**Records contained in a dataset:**
= = = = =
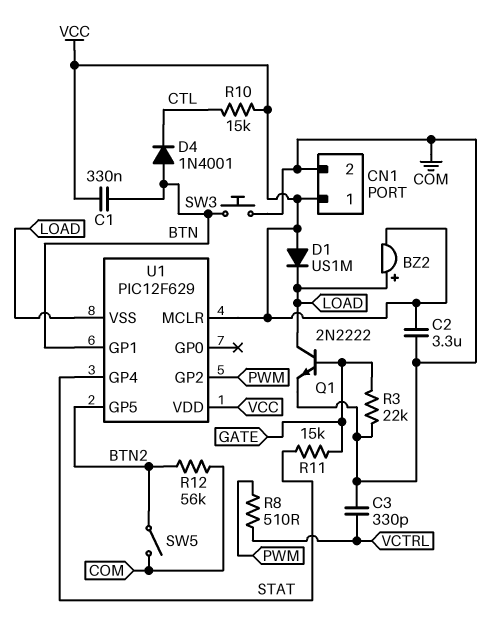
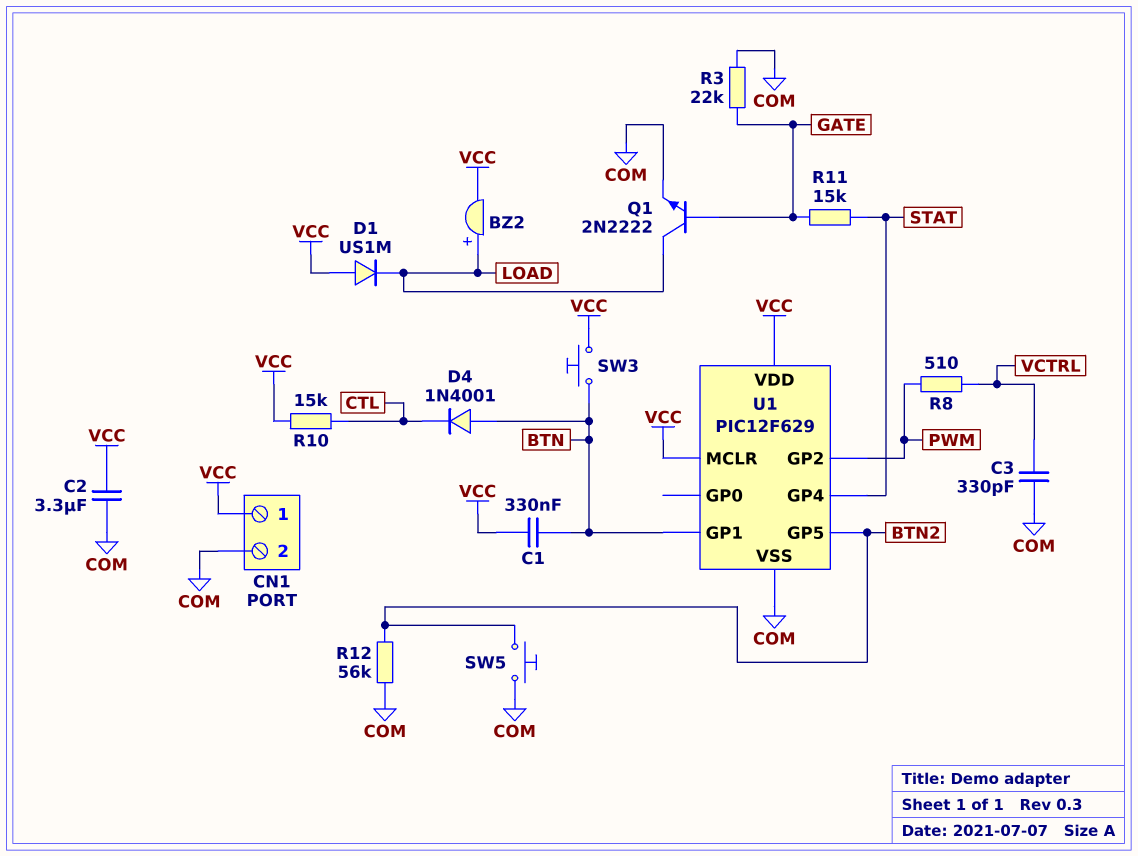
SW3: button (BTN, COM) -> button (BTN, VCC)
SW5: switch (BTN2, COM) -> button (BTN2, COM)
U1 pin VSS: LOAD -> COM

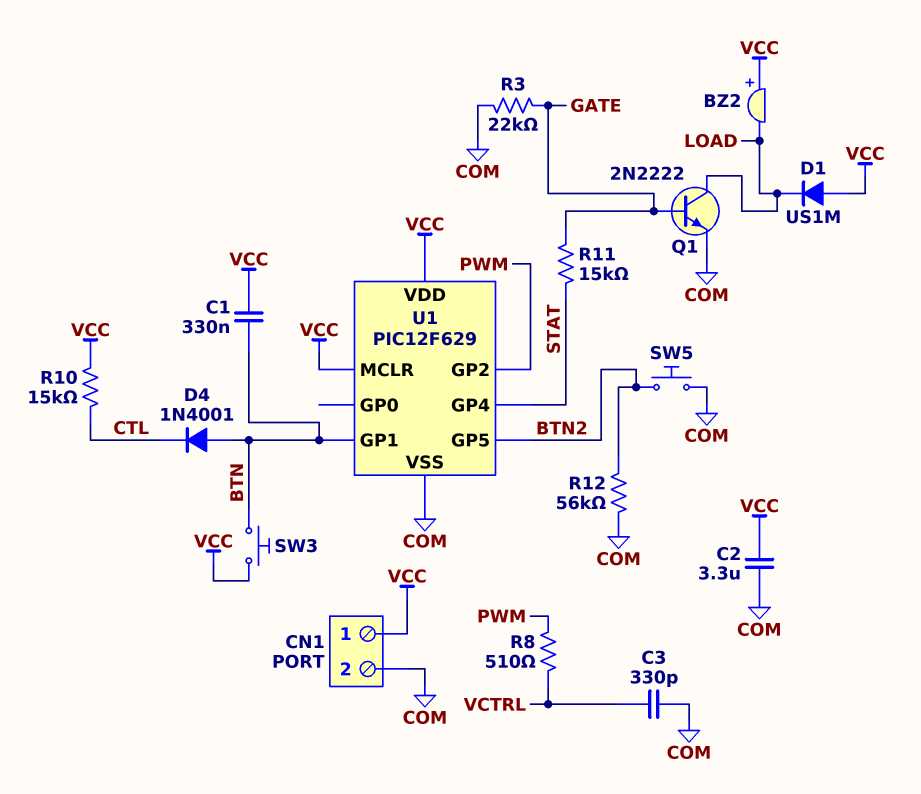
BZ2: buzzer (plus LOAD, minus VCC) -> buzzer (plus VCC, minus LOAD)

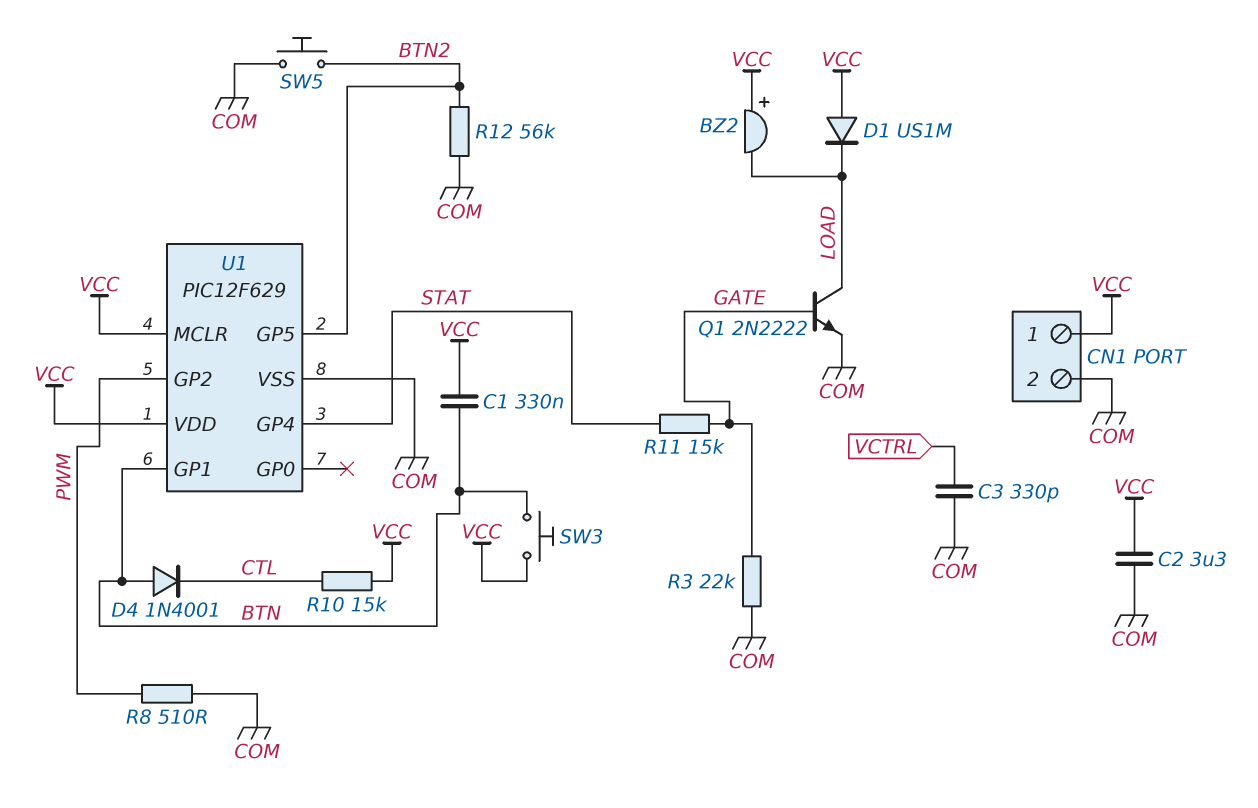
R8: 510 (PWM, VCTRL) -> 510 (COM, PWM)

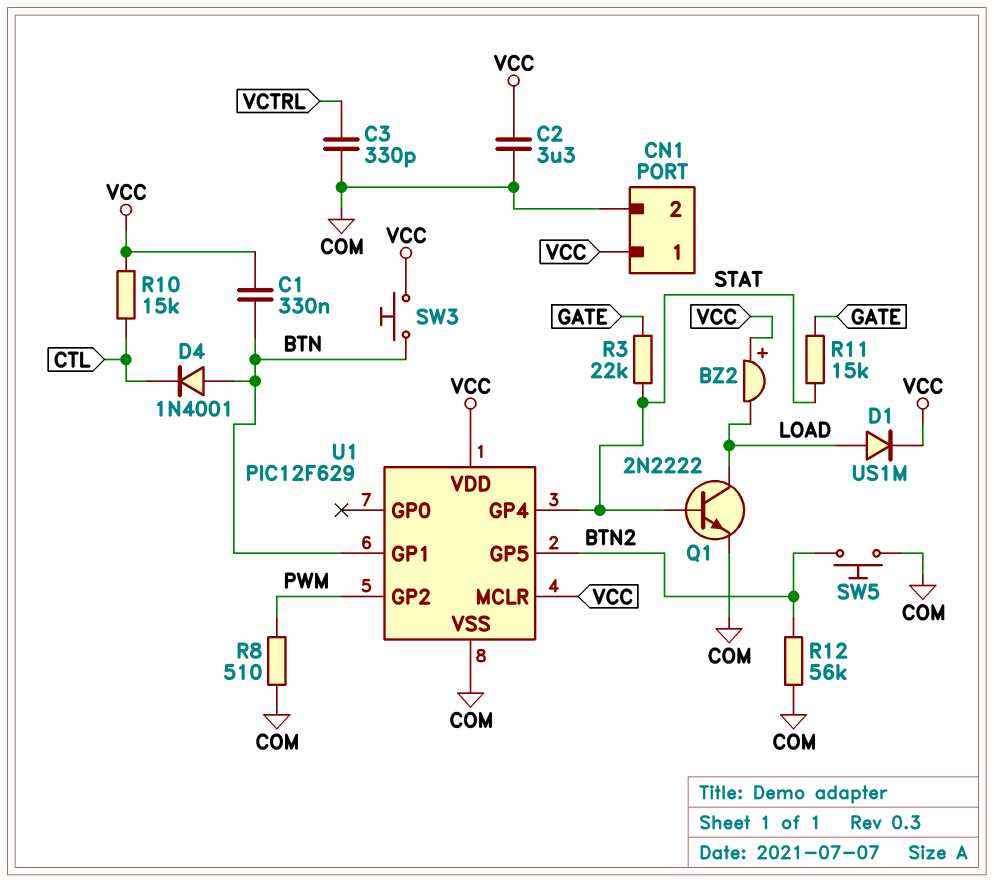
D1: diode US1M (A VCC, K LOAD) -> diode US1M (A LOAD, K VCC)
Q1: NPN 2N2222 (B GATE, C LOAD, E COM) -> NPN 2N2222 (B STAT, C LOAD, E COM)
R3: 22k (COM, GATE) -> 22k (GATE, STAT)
= = = = =
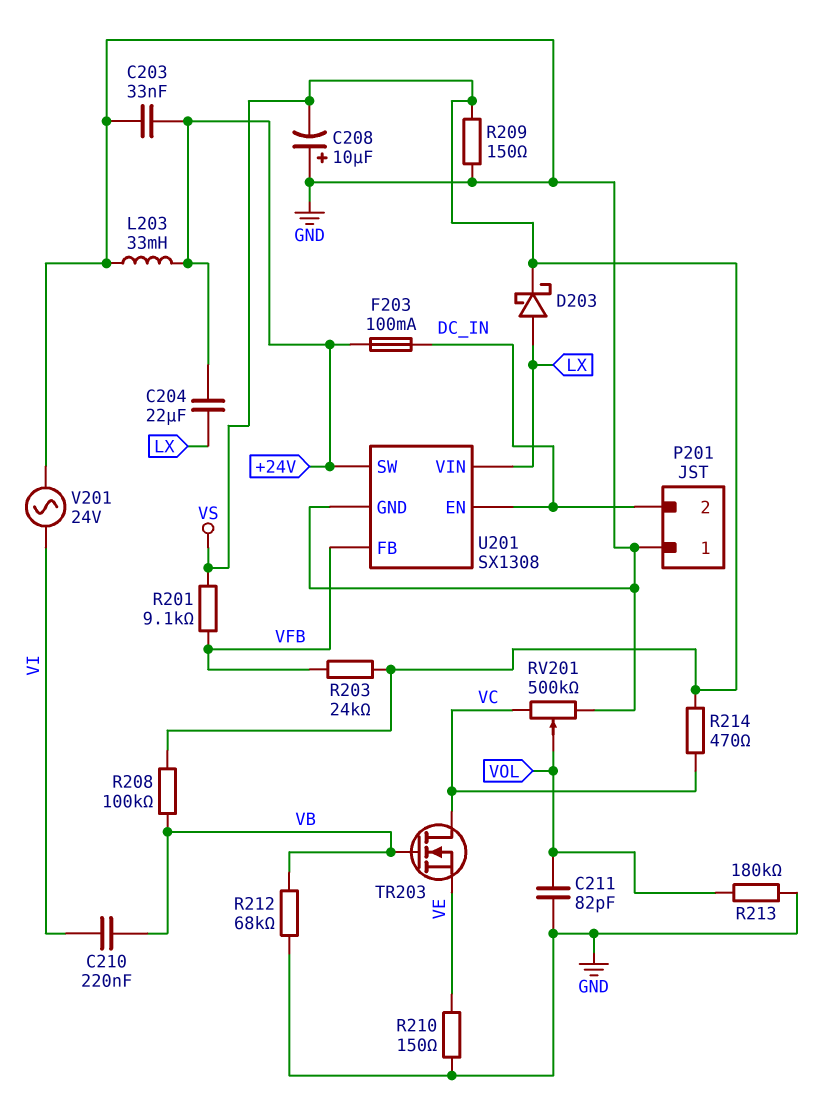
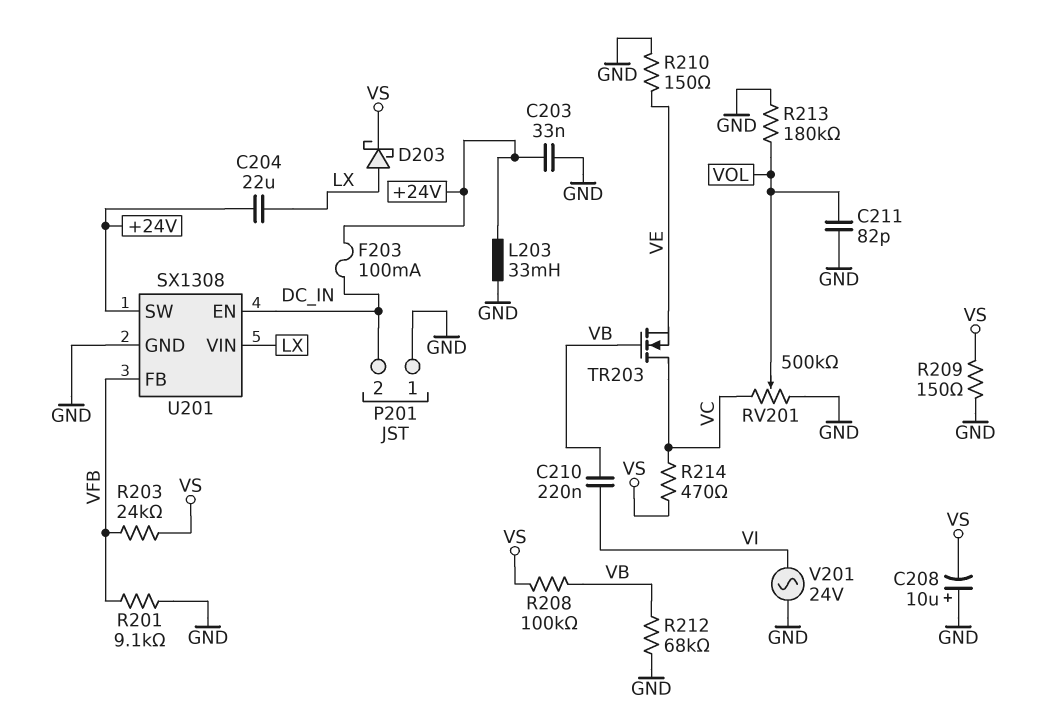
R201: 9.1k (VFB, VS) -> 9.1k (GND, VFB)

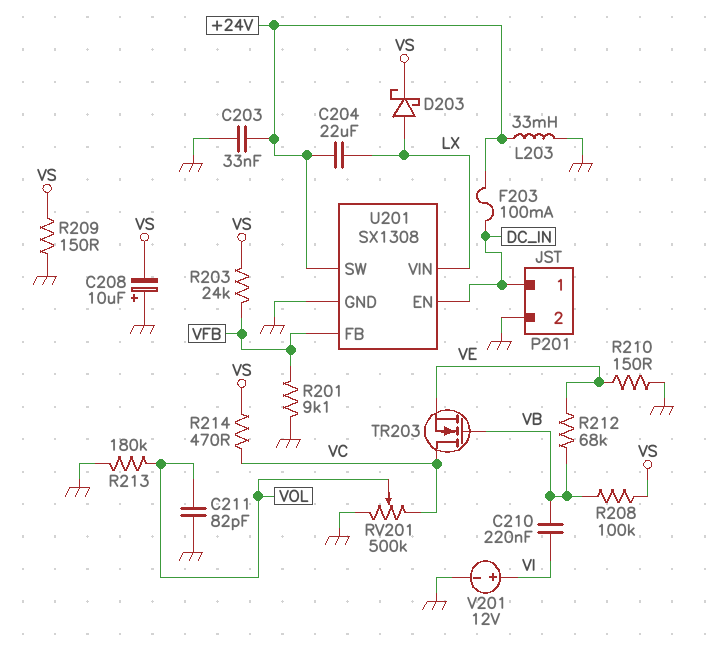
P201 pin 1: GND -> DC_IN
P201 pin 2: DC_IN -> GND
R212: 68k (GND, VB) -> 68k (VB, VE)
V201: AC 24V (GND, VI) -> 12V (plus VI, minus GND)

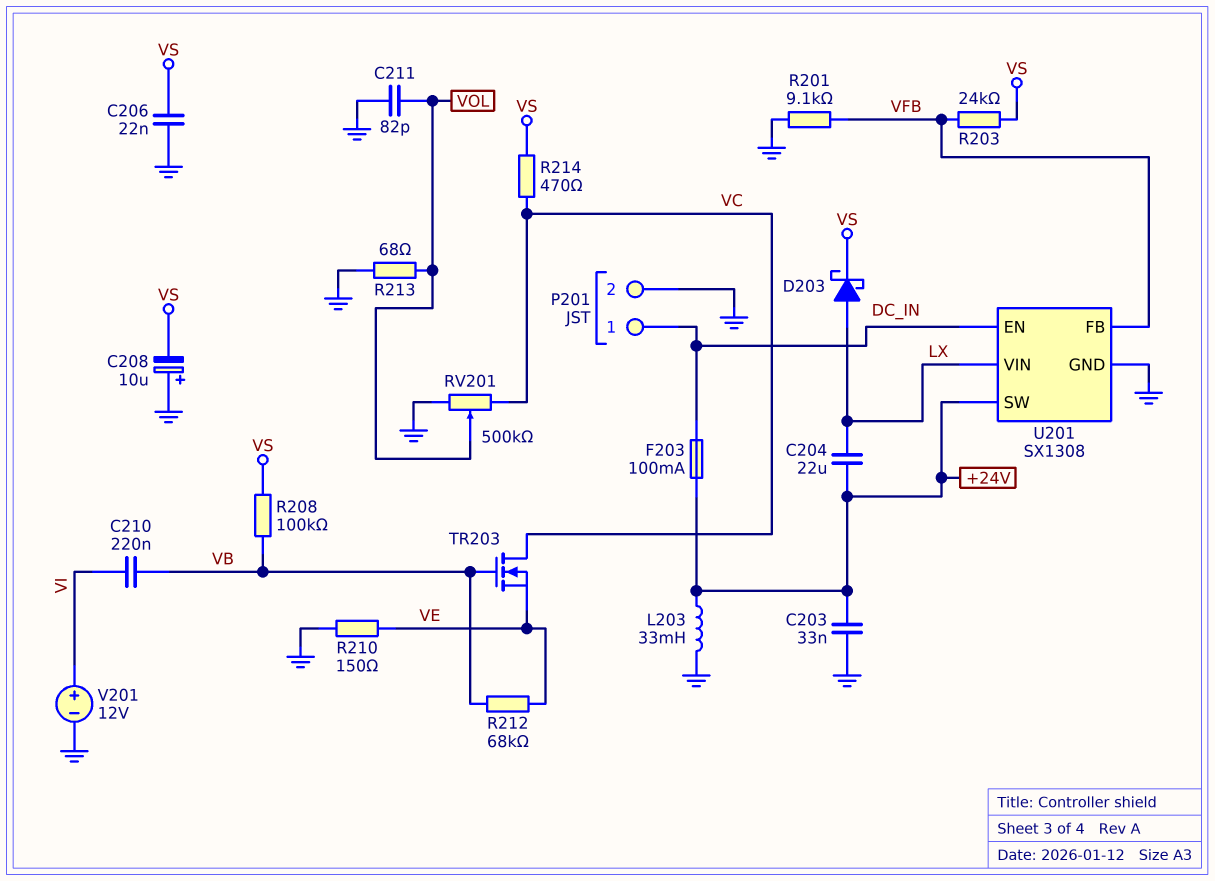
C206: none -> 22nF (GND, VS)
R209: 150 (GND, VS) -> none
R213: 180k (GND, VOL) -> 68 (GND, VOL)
= = = = =
**Exercise:**
Give the exact lines, and only those, from the line containing "Q1: NPN 2N2222" through the line containing "R3: 22k (COM, GATE) -> 22k (GATE, STAT)" in the entries above.

**Answer section:**
Q1: NPN 2N2222 (B GATE, C LOAD, E COM) -> NPN 2N2222 (B STAT, C LOAD, E COM)
R3: 22k (COM, GATE) -> 22k (GATE, STAT)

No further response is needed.